◆ **What the task requires**:
Scan the lines below for the string "orange" and copy every one that has it.

◆ **Exercise data**:
---
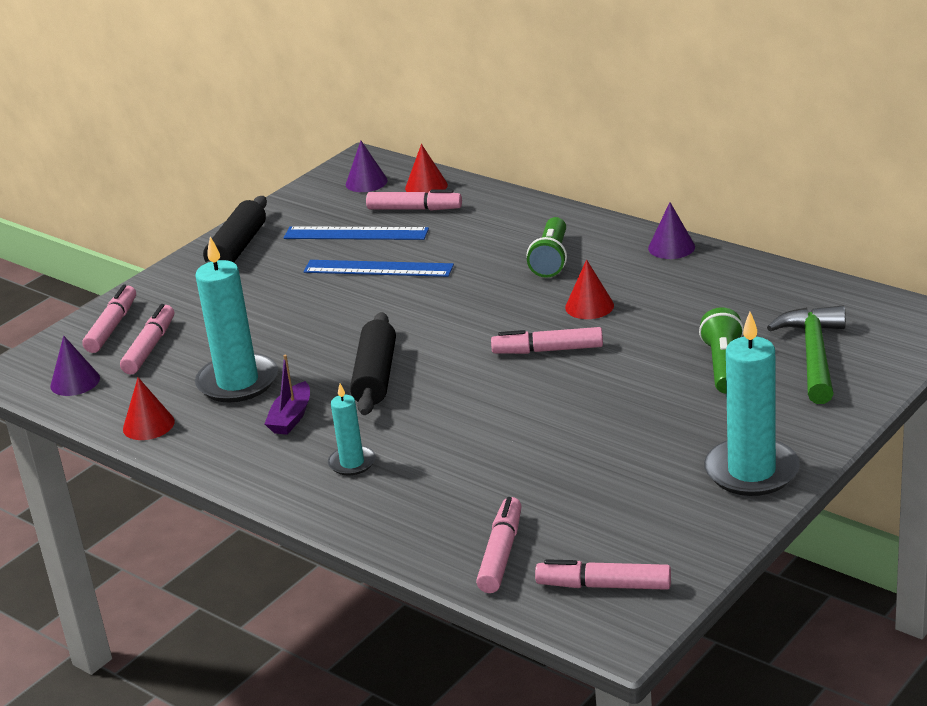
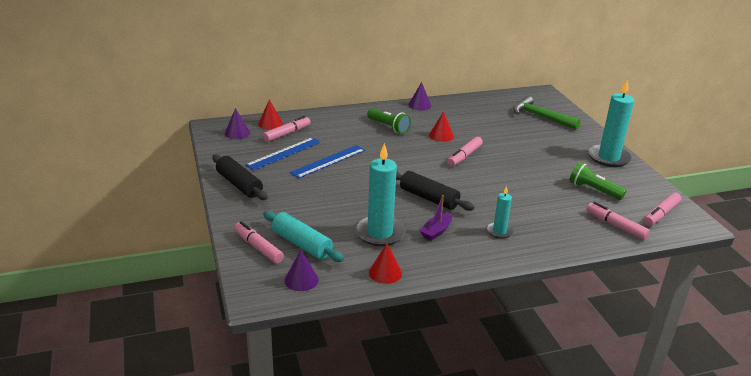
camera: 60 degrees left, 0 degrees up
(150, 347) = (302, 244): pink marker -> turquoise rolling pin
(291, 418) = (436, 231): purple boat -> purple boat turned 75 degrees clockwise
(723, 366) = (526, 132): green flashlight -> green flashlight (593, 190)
---
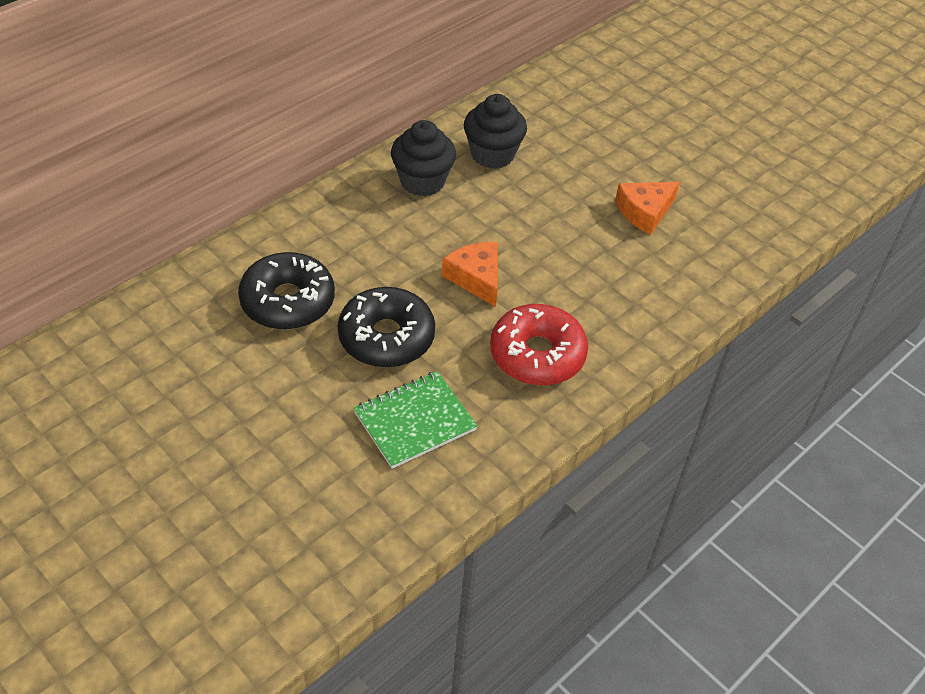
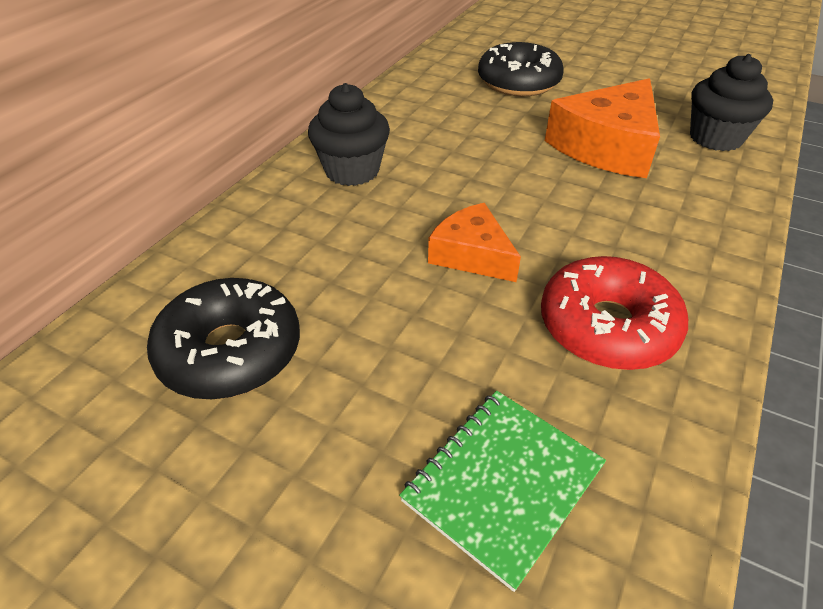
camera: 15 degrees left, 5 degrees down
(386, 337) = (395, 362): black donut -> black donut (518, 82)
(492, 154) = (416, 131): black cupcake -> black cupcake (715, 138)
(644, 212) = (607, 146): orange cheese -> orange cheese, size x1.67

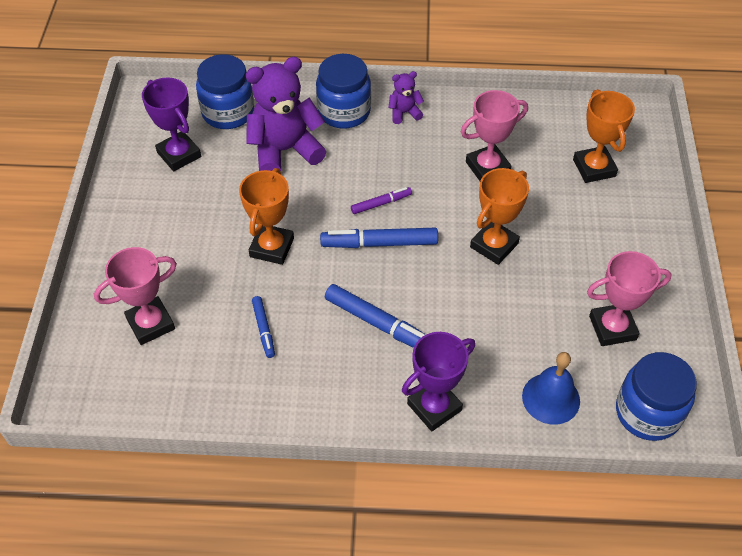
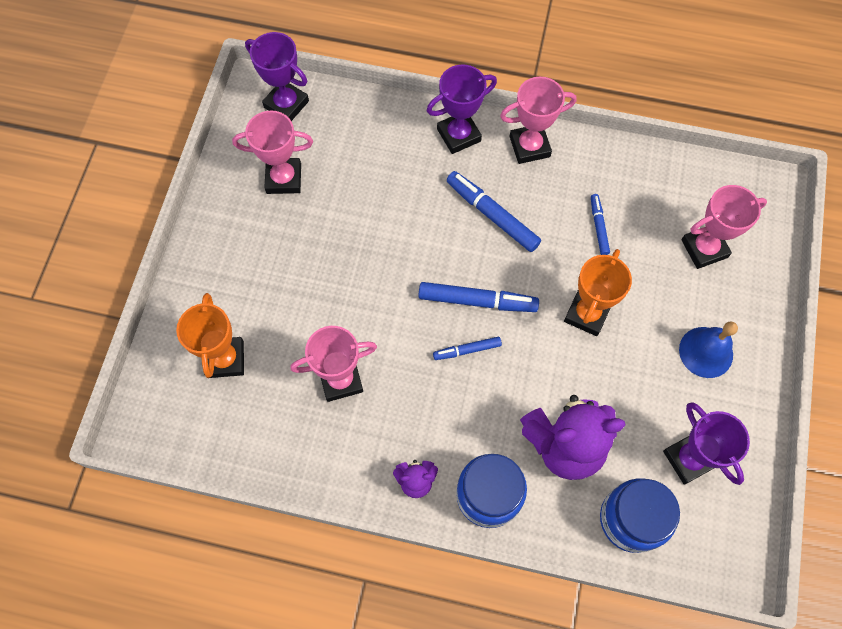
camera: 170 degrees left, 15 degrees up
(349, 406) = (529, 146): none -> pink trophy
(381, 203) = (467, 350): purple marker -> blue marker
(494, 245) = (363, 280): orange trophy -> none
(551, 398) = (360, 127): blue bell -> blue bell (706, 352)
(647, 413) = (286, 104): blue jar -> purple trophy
---
◆ **Task response**:
(644, 212) = (607, 146): orange cheese -> orange cheese, size x1.67
(494, 245) = (363, 280): orange trophy -> none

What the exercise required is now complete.